**EXERCISE REQUIREMENTS:** Copy out, word for word, the lines of the records starting at the line that contains "coordinates (277, 291)." and ending at the line that contains "At what (x,y)", with both of those lines included.

Stored data:

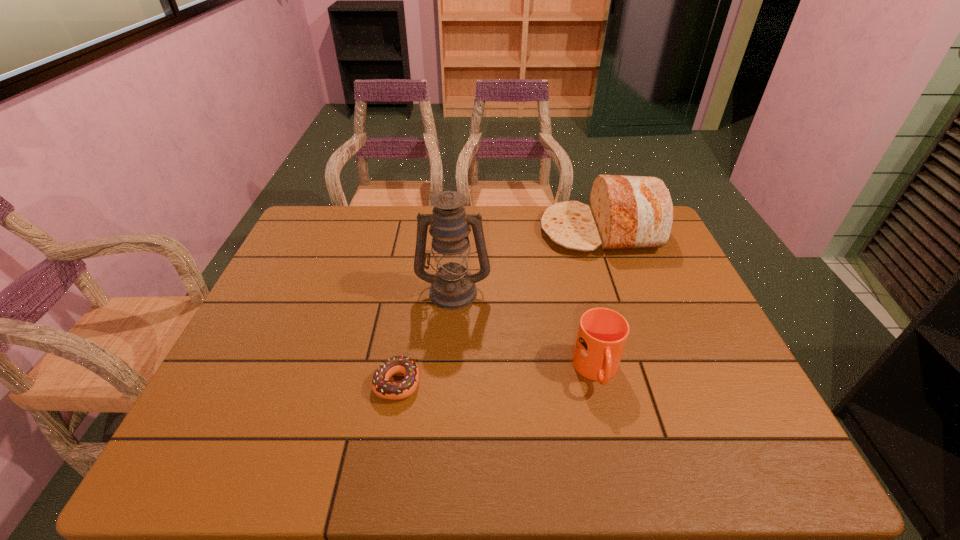
Identify the location of oil lamp. The image size is (960, 540). 452,287.

Where is `the tallest object`? the tallest object is located at coordinates (452, 287).

The width and height of the screenshot is (960, 540). I want to click on the farthest object, so click(626, 212).

The image size is (960, 540). I want to click on bread, so click(x=626, y=212).

The image size is (960, 540). In order to click on mug in this screenshot , I will do `click(602, 334)`.

Find the location of a particular element. The height and width of the screenshot is (540, 960). doughnut is located at coordinates pos(381,386).

Where is `blank space located 0.390m on the left of the tallest object`? This screenshot has height=540, width=960. blank space located 0.390m on the left of the tallest object is located at coordinates (277, 291).

At what (x,y) coordinates should I click in order to perform the action: click on free spot located at the sliced end of the third shortest object. Please return your answer as a coordinate pair (x, y). Image resolution: width=960 pixels, height=540 pixels. Looking at the image, I should click on (468, 231).

You are a GUI agent. You are given a task and a screenshot of the screen. Output one action in this format:
    pyautogui.click(x=<x>, y=<y>)
    Task: Click on the vacant space located at the sliced end of the third shortest object
    
    Given the screenshot: What is the action you would take?
    pyautogui.click(x=437, y=231)

This screenshot has width=960, height=540. In order to click on free region located 0.060m at the sliced end of the third shortest object in this screenshot , I will do `click(522, 231)`.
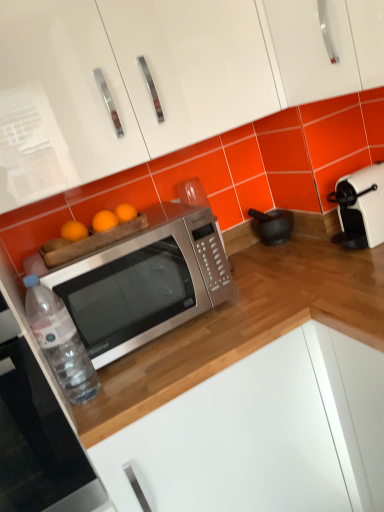
The width and height of the screenshot is (384, 512). Find the location of `vacant area located to the right-hand side of clear plastic bottle at lower left`. vacant area located to the right-hand side of clear plastic bottle at lower left is located at coordinates (138, 368).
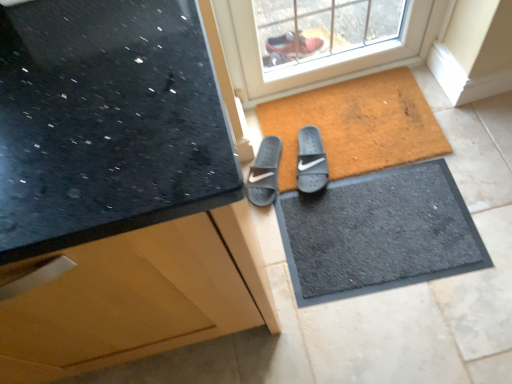
I want to click on vacant area that is in front of brown textured mat at center, so click(386, 239).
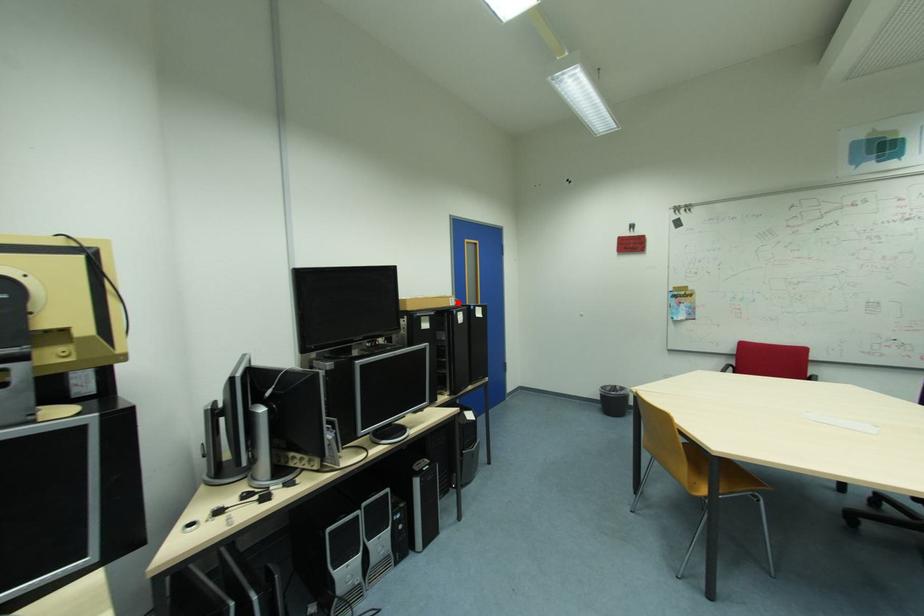
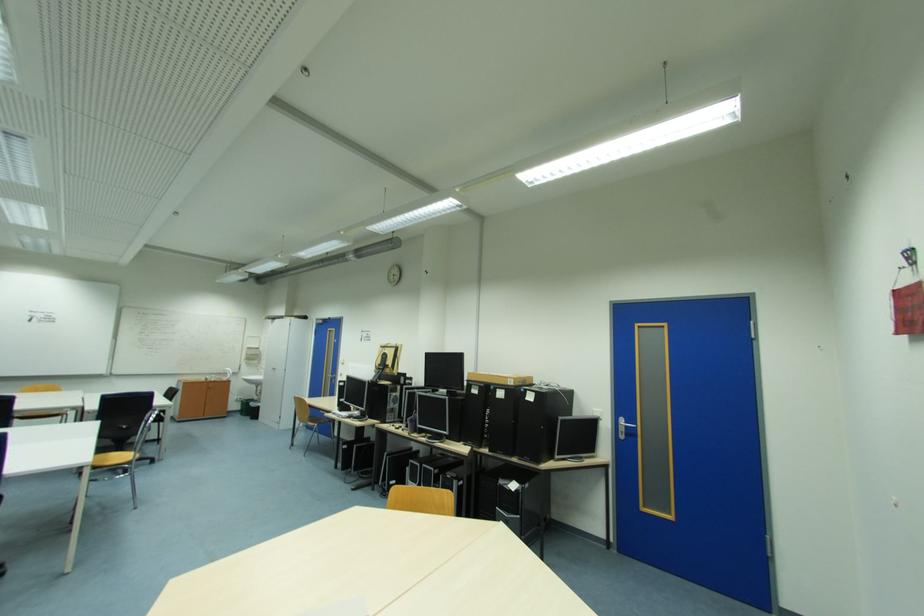
Question: I am providing you with two images of the same scene from different viewpoints. A red point is marked on the first image. At the location where the point appears in image 1, is it still visible in image 2?

Choices:
 (A) Yes
 (B) No

Answer: (A)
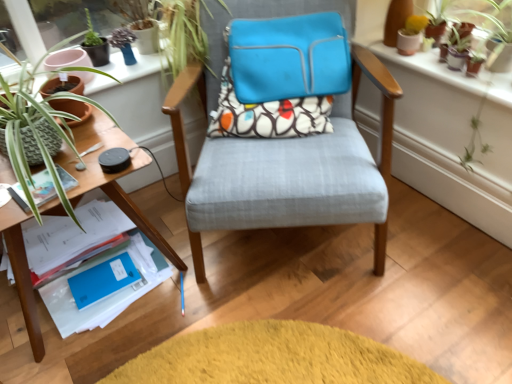
This screenshot has height=384, width=512. What are the coordinates of `vacant space in front of matte paper at left, placed as the second paperback book when sorted from bottom to top` in the screenshot? It's located at (23, 203).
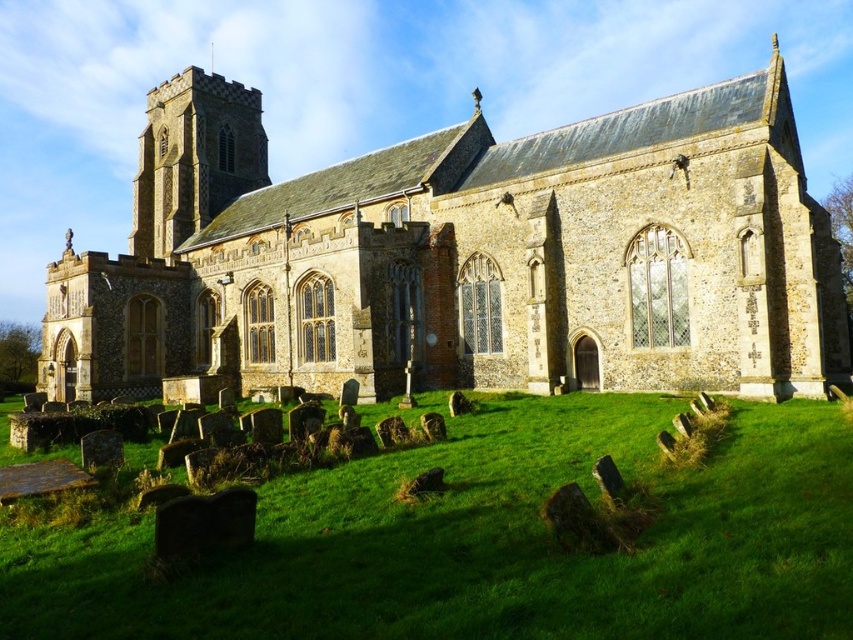
Question: Which point is farther to the camera?

Choices:
 (A) (70, 536)
 (B) (662, 243)

Answer: (B)

Question: Is brown stone church at center to the left of green grass at lower center from the viewer's perspective?

Choices:
 (A) yes
 (B) no

Answer: (A)

Question: Is brown stone church at center smaller than green grass at lower center?

Choices:
 (A) yes
 (B) no

Answer: (B)

Question: Observing the image, what is the correct spatial positioning of brown stone church at center in reference to green grass at lower center?

Choices:
 (A) left
 (B) right

Answer: (A)

Question: Among these objects, which one is farthest from the camera?

Choices:
 (A) green grass at lower center
 (B) brown stone church at center

Answer: (B)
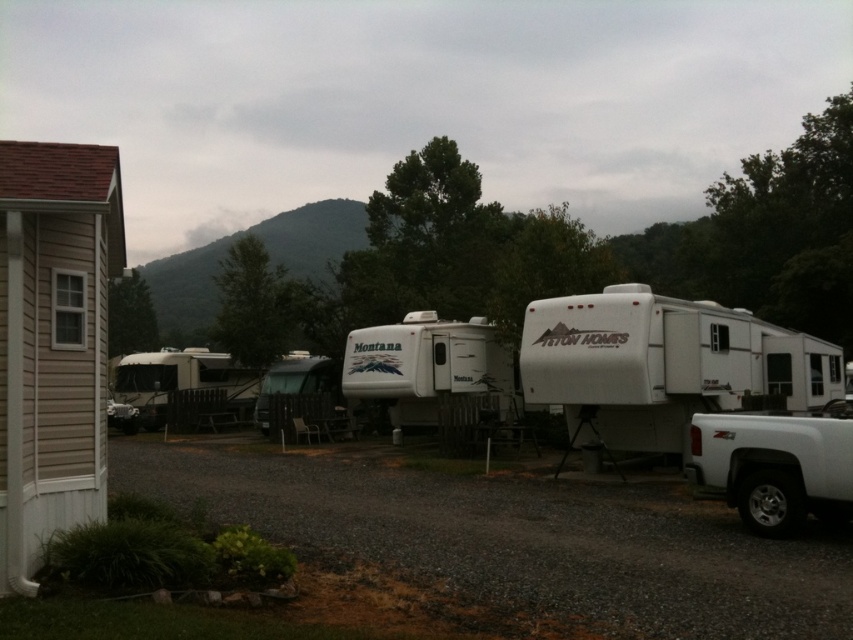
Question: Is white matte pickup truck at center-right bigger than white matte camper at center?

Choices:
 (A) yes
 (B) no

Answer: (A)

Question: Which point appears farthest from the camera in this image?

Choices:
 (A) (479, 364)
 (B) (788, 404)

Answer: (A)

Question: In this image, where is white matte pickup truck at center-right located relative to white matte camper at center?

Choices:
 (A) left
 (B) right

Answer: (B)

Question: Which point is closer to the camera taking this photo?

Choices:
 (A) (395, 362)
 (B) (547, 372)

Answer: (B)

Question: Is white matte pickup truck at center-right further to the viewer compared to white matte camper at center?

Choices:
 (A) yes
 (B) no

Answer: (B)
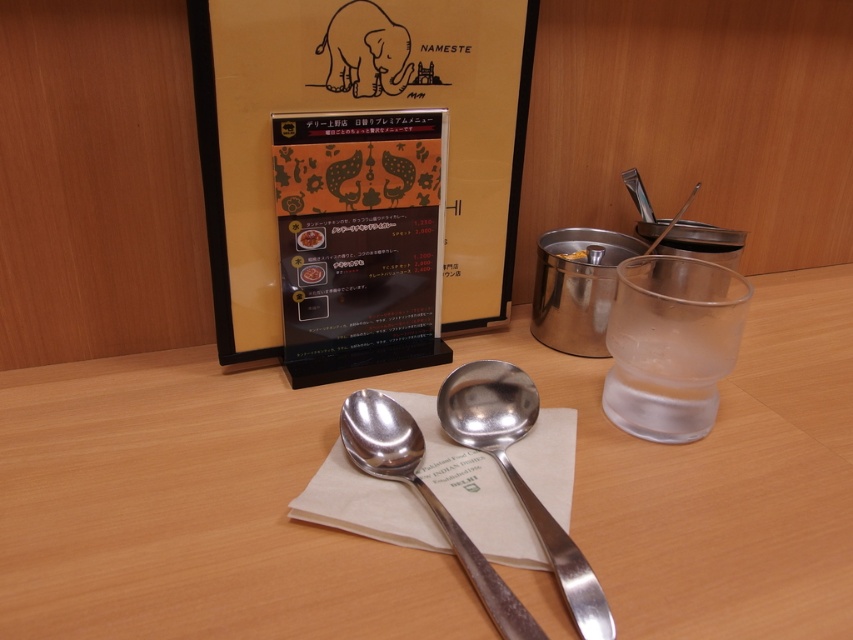
You are a waiter at this restaurant and need to place a new menu on the table. The menu must be placed exactly at the point with coordinates (410, 548). However, you notice that this point is already occupied by an object. Which object is located at this coordinate?

The point at coordinates (410, 548) is occupied by the satin silver spoons at center.

You are a customer at the restaurant and want to read the menu. The black plastic menu at center is placed between you and the matte brown elephant at upper center. Can you easily access the menu without moving the elephant?

The black plastic menu at center is larger in size than the matte brown elephant at upper center. Since the menu is between you and the elephant, you can easily access the menu without needing to move the elephant because the menu is bigger and likely covers the area where the elephant is placed.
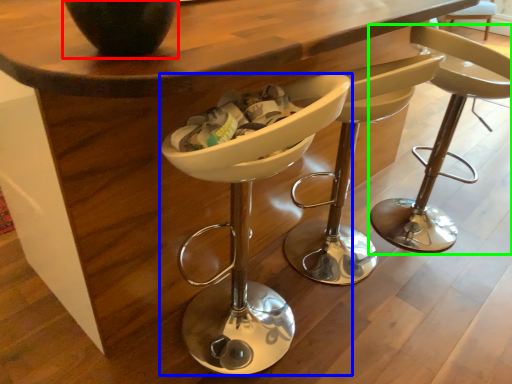
Question: Considering the real-world distances, which object is farthest from vase (highlighted by a red box)? chair (highlighted by a blue box) or chair (highlighted by a green box)?

Choices:
 (A) chair
 (B) chair

Answer: (B)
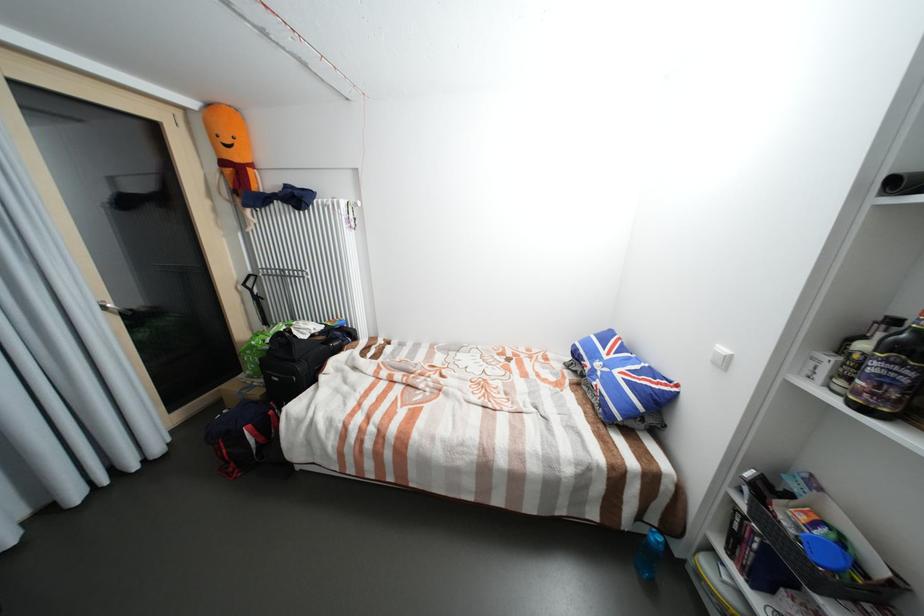
This screenshot has height=616, width=924. I want to click on suitcase handle, so click(309, 326).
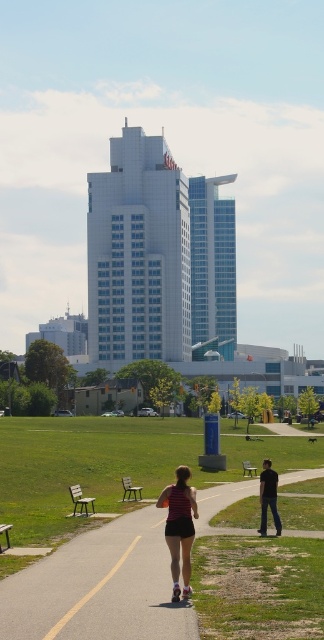
Question: Among these objects, which one is farthest from the camera?

Choices:
 (A) black smooth pants at lower right
 (B) wooden park bench at center
 (C) asphalt path at center
 (D) red fabric shorts at center

Answer: (B)

Question: Can you confirm if asphalt path at center is wider than wooden park bench at lower left?

Choices:
 (A) no
 (B) yes

Answer: (B)

Question: Which point appears closest to the camera in this image?

Choices:
 (A) (187, 582)
 (B) (87, 508)
 (C) (170, 636)
 (D) (264, 483)

Answer: (C)

Question: Considering the relative positions of asphalt path at center and wooden park bench at lower left in the image provided, where is asphalt path at center located with respect to wooden park bench at lower left?

Choices:
 (A) left
 (B) right

Answer: (B)

Question: Among these points, which one is nearest to the camera?

Choices:
 (A) (34, 625)
 (B) (269, 468)
 (C) (165, 486)

Answer: (A)

Question: Does red fabric shorts at center come behind black smooth pants at lower right?

Choices:
 (A) no
 (B) yes

Answer: (A)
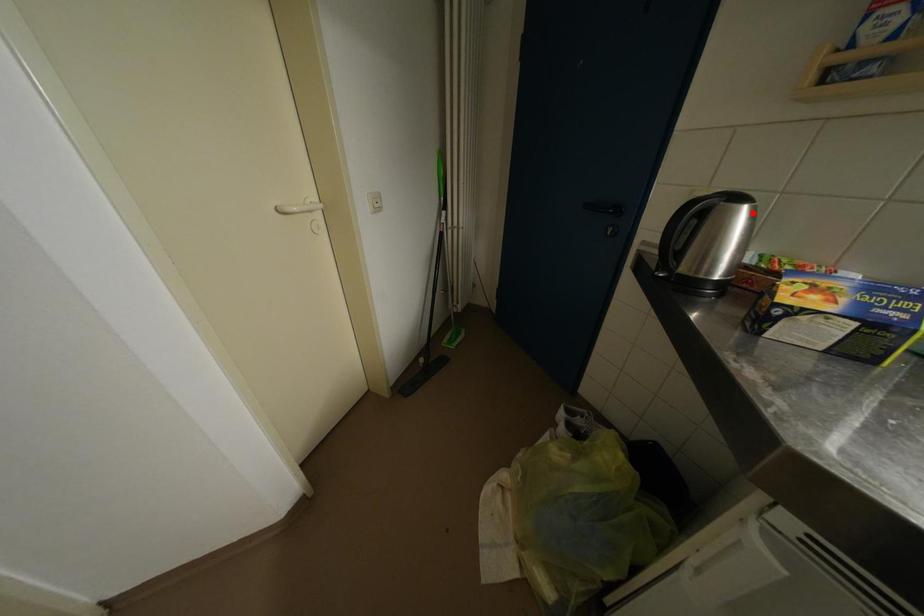
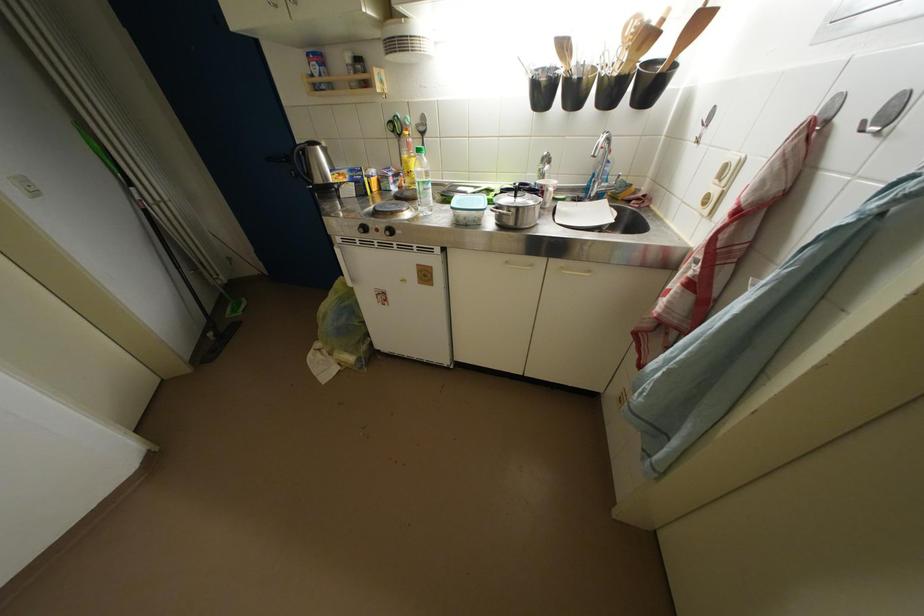
Find the pixel in the second image that matches the highlighted location in the first image.

(324, 152)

**SOLUTION TO THIS TASK:**
Where is `blank space located 0.390m on the left of the tallest object`? This screenshot has height=540, width=960. blank space located 0.390m on the left of the tallest object is located at coordinates (277, 291).

At what (x,y) coordinates should I click in order to perform the action: click on free spot located at the sliced end of the third shortest object. Please return your answer as a coordinate pair (x, y). Image resolution: width=960 pixels, height=540 pixels. Looking at the image, I should click on (468, 231).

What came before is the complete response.